▸ **What needs to be done**
In the data below, find the line with "TOF1: VL53L0X -> VL6180X" and the line with "TOF1 pin VIN: GND -> 3V3", then restate both and every line between them exactly, minus the pictures.
[Start of Attachment]
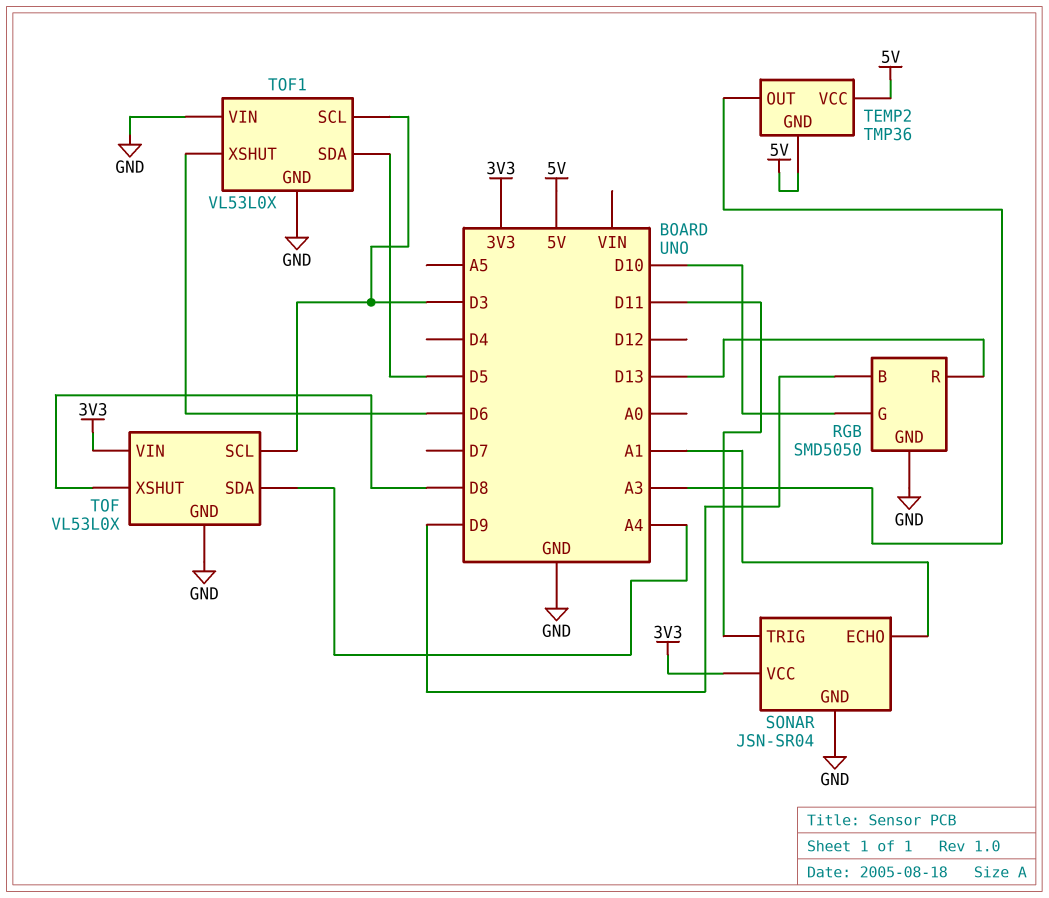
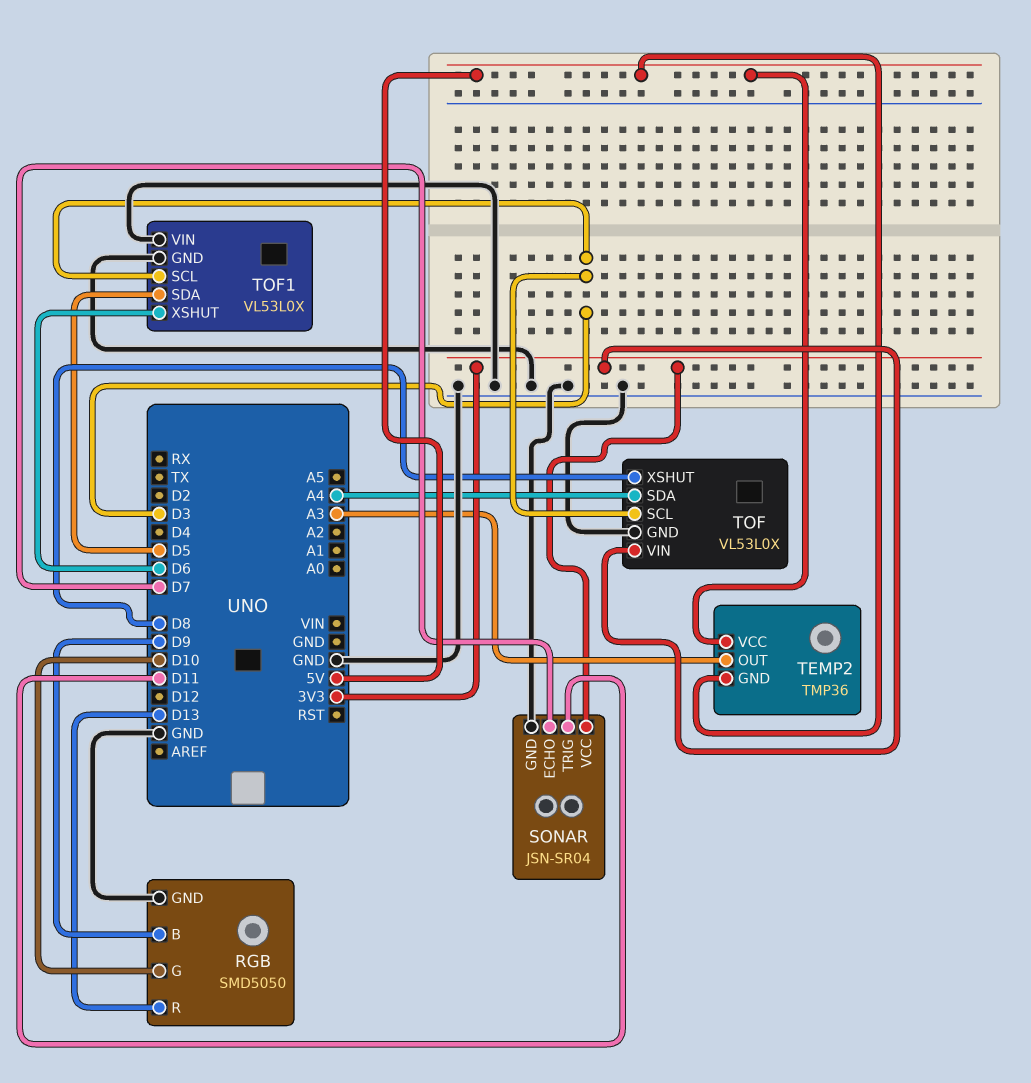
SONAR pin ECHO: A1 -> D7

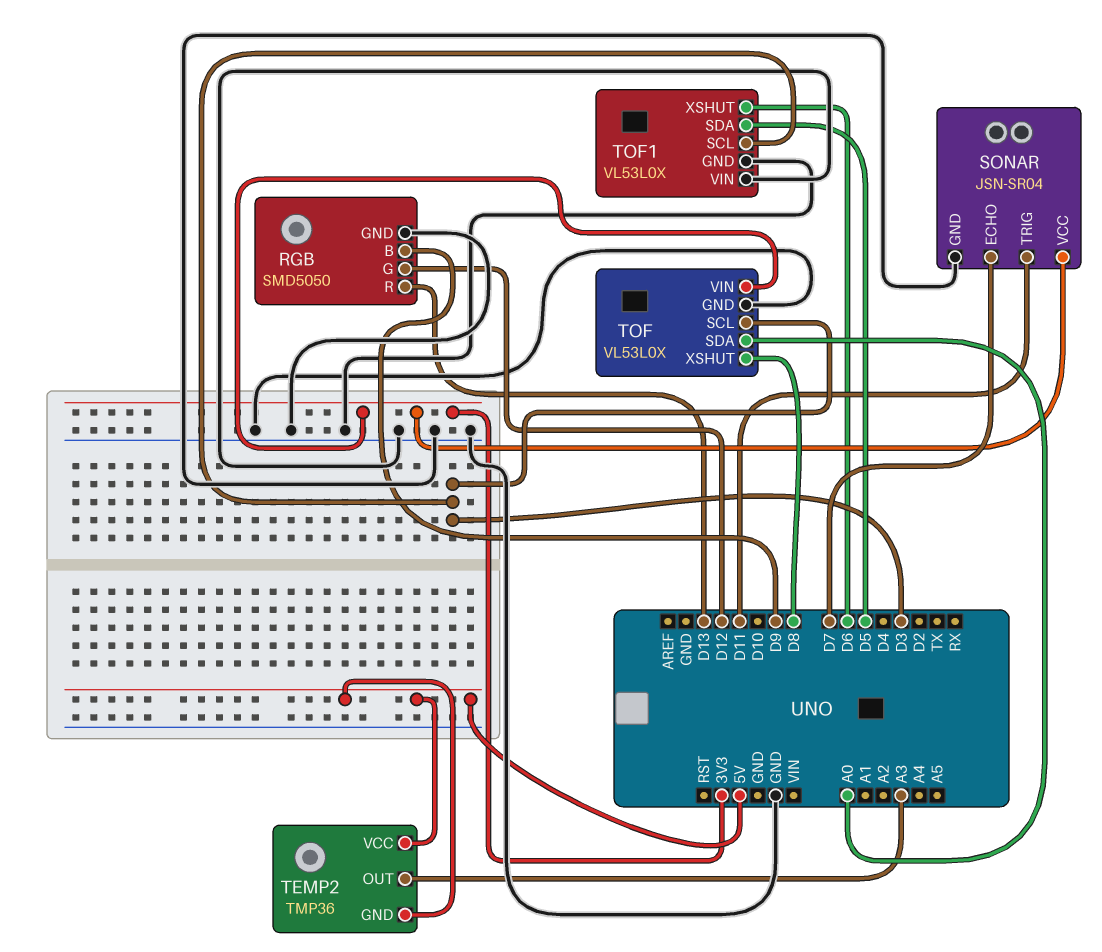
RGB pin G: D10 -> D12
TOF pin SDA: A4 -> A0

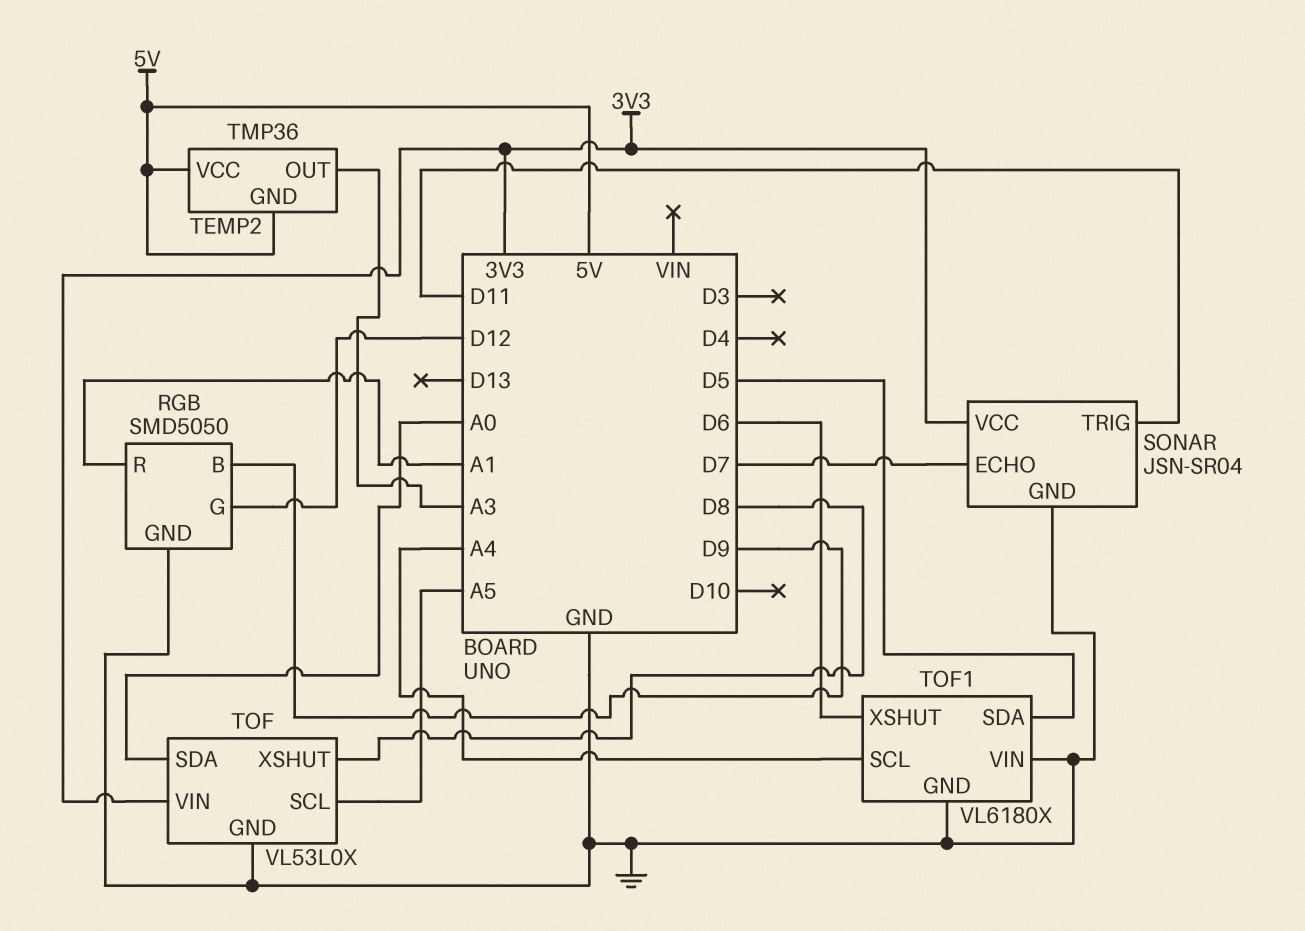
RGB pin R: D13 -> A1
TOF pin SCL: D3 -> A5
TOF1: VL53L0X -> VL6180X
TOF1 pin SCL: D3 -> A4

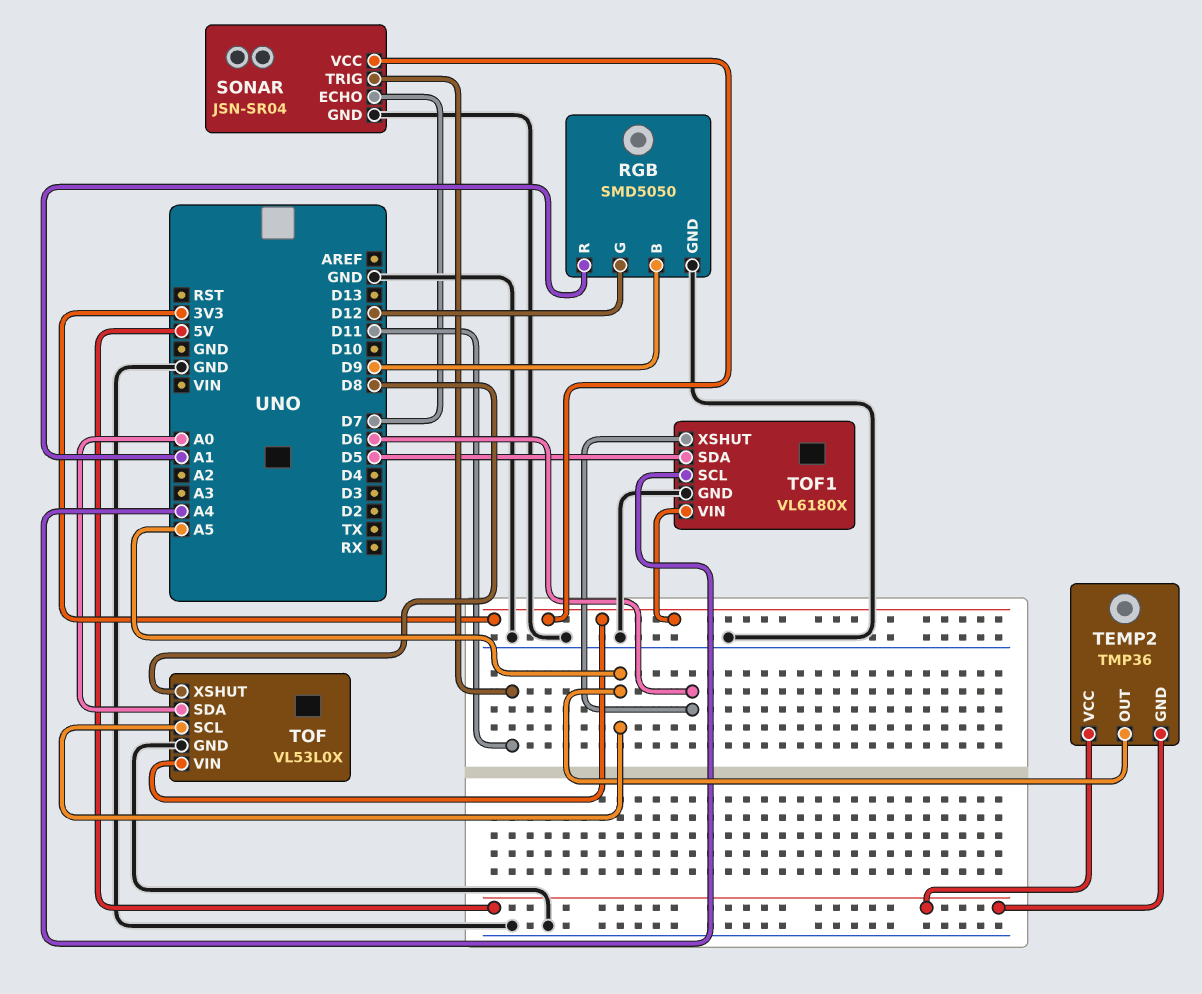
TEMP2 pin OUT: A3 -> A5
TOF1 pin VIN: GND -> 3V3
[End of Attachment]
[Start of Attachment]
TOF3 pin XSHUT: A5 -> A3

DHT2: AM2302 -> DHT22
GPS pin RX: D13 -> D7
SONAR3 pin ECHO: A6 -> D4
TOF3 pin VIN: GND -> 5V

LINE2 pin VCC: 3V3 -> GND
[End of Attachment]
▸ **Task output**
TOF1: VL53L0X -> VL6180X
TOF1 pin SCL: D3 -> A4

TEMP2 pin OUT: A3 -> A5
TOF1 pin VIN: GND -> 3V3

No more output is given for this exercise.